*PROVIDED INFORMATION*
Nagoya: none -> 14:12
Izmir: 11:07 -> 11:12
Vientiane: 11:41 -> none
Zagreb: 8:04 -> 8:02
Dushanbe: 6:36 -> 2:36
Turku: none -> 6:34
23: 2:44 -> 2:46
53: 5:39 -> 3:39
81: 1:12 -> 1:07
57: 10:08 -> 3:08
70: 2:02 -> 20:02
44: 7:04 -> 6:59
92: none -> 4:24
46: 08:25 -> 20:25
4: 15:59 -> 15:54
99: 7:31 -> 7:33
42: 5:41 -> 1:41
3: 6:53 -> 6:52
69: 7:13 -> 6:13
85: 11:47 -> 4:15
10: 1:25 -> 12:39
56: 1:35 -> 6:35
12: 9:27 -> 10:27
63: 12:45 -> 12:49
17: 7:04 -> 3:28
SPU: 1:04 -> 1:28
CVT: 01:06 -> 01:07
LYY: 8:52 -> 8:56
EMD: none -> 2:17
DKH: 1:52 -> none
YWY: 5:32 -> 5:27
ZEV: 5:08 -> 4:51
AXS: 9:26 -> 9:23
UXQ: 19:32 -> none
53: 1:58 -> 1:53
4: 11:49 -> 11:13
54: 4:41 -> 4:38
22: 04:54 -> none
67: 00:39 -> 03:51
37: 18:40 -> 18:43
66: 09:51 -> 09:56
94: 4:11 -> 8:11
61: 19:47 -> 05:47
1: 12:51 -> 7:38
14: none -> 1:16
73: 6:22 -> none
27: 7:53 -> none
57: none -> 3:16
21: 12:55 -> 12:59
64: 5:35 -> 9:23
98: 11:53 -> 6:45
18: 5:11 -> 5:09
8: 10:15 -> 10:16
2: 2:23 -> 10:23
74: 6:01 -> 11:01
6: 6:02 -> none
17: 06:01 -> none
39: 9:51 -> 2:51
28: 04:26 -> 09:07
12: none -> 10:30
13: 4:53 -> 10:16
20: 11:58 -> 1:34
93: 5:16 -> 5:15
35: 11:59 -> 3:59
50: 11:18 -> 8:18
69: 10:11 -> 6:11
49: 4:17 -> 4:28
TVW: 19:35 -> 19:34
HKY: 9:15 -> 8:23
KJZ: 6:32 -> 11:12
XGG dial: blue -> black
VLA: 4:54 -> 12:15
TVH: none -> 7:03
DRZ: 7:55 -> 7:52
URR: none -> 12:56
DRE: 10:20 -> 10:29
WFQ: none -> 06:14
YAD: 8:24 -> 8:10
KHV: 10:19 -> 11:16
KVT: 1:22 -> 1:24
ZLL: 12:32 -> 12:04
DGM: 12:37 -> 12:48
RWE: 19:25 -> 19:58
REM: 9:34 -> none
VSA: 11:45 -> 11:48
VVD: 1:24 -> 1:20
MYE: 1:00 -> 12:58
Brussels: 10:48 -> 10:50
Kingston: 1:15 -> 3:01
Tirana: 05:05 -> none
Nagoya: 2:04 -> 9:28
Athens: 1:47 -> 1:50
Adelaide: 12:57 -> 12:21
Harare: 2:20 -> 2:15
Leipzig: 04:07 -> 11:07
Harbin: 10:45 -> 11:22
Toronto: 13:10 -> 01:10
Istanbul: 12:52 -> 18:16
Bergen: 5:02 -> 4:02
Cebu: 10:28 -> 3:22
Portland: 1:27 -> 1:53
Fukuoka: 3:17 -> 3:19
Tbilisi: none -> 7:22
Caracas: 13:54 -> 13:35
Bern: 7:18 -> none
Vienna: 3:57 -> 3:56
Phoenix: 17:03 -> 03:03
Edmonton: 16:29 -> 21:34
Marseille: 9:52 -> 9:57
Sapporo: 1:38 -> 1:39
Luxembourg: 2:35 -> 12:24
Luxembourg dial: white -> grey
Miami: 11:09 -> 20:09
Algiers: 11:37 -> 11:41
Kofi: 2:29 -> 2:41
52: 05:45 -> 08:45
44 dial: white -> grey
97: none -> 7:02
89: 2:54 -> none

*WHAT YOU HAVE TO DO*
Output the listing from its first line through the line containing "EMD: none -> 2:17", both included, as a JSON list of strings with one string per line and no blank lines.

*REPLY*
[
  "Nagoya: none -> 14:12",
  "Izmir: 11:07 -> 11:12",
  "Vientiane: 11:41 -> none",
  "Zagreb: 8:04 -> 8:02",
  "Dushanbe: 6:36 -> 2:36",
  "Turku: none -> 6:34",
  "23: 2:44 -> 2:46",
  "53: 5:39 -> 3:39",
  "81: 1:12 -> 1:07",
  "57: 10:08 -> 3:08",
  "70: 2:02 -> 20:02",
  "44: 7:04 -> 6:59",
  "92: none -> 4:24",
  "46: 08:25 -> 20:25",
  "4: 15:59 -> 15:54",
  "99: 7:31 -> 7:33",
  "42: 5:41 -> 1:41",
  "3: 6:53 -> 6:52",
  "69: 7:13 -> 6:13",
  "85: 11:47 -> 4:15",
  "10: 1:25 -> 12:39",
  "56: 1:35 -> 6:35",
  "12: 9:27 -> 10:27",
  "63: 12:45 -> 12:49",
  "17: 7:04 -> 3:28",
  "SPU: 1:04 -> 1:28",
  "CVT: 01:06 -> 01:07",
  "LYY: 8:52 -> 8:56",
  "EMD: none -> 2:17"
]